Your instructions: Produce again, without any change, the lines running from the one with "C4: 68nF (+5V, GND) -> none" through the final line of the data below, and only those.

The data:

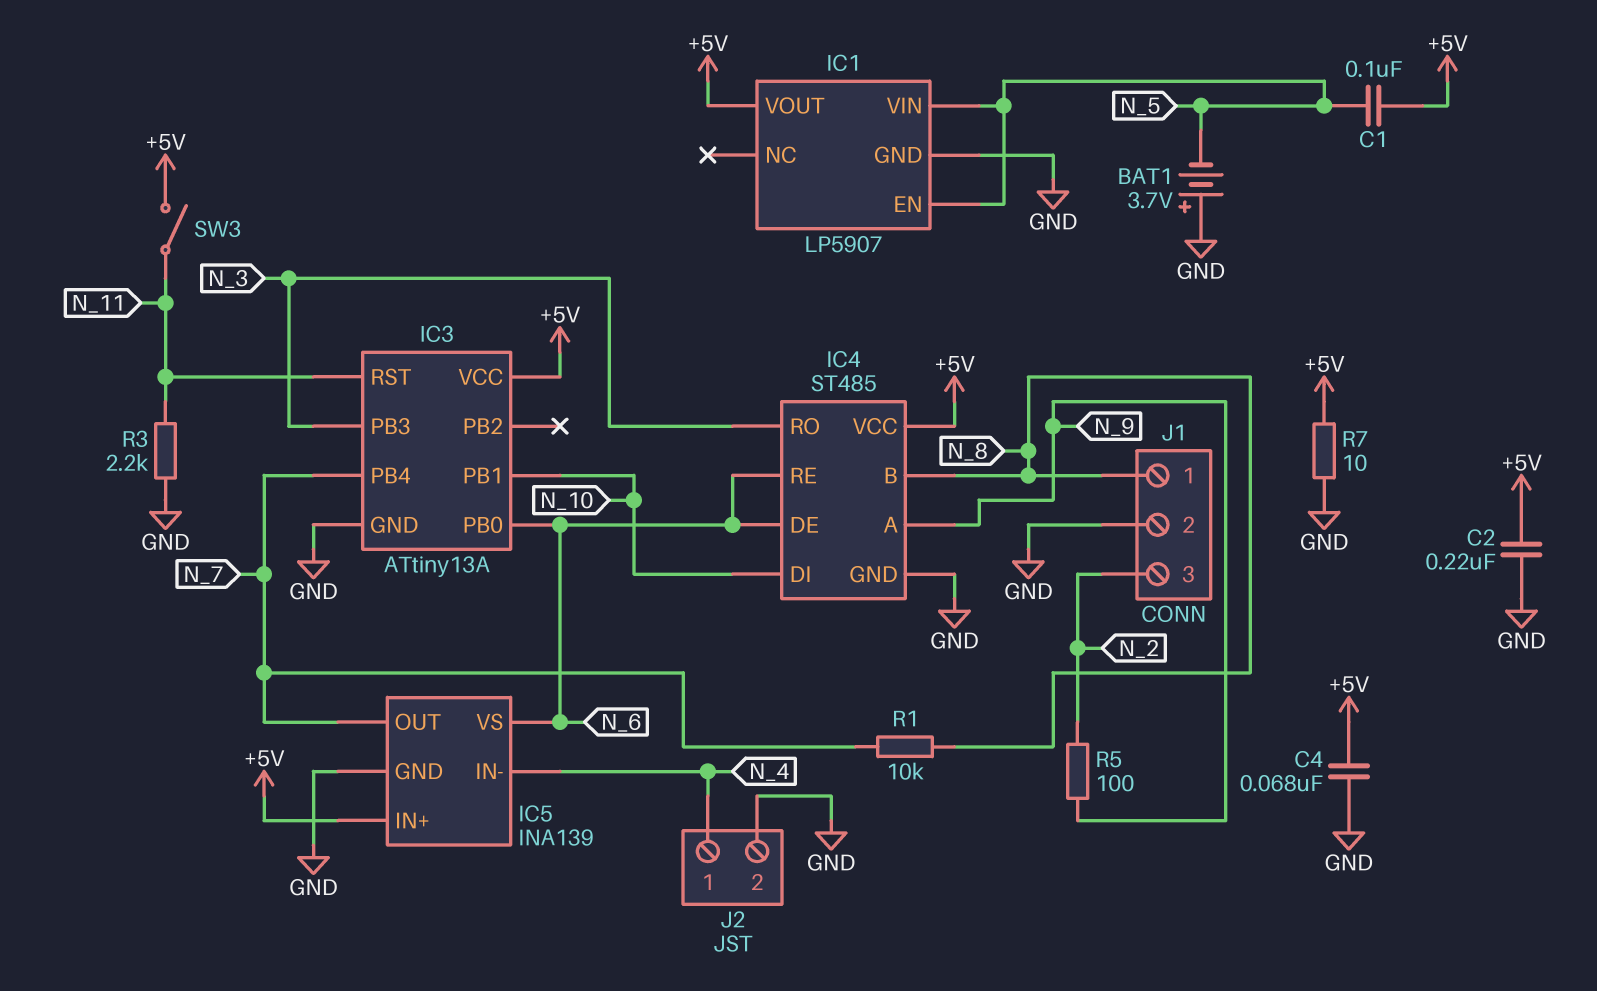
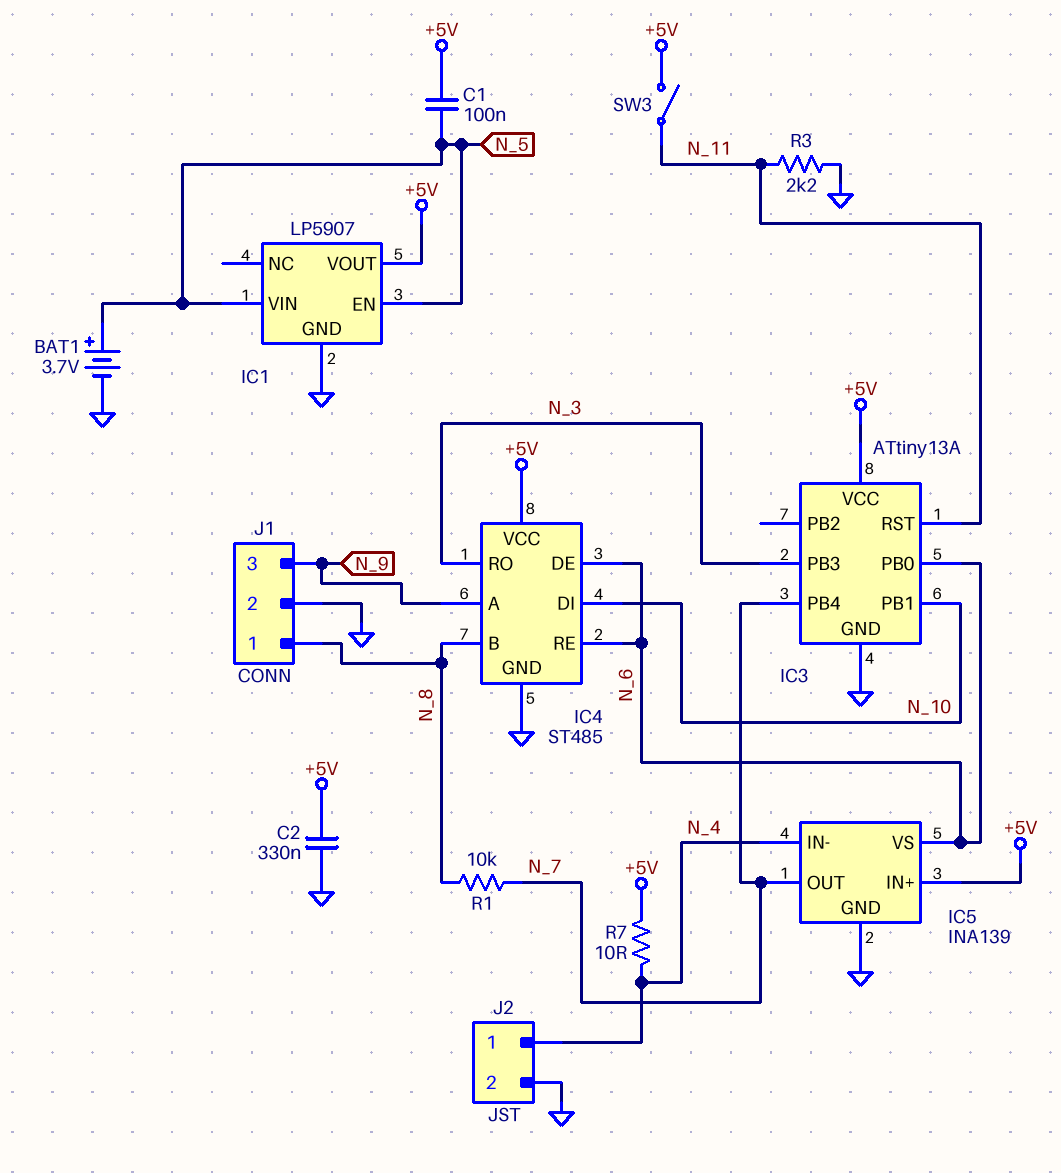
BAT1: 3.7V (plus GND, minus N_5) -> 3.7V (plus N_5, minus GND)
C2: 220nF (+5V, GND) -> 330nF (+5V, GND)
C4: 68nF (+5V, GND) -> none
J1 pin 3: N_2 -> N_9
R5: 100 (N_2, N_9) -> none
R7: 10 (+5V, GND) -> 10 (+5V, N_4)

Exercise output:
C4: 68nF (+5V, GND) -> none
J1 pin 3: N_2 -> N_9
R5: 100 (N_2, N_9) -> none
R7: 10 (+5V, GND) -> 10 (+5V, N_4)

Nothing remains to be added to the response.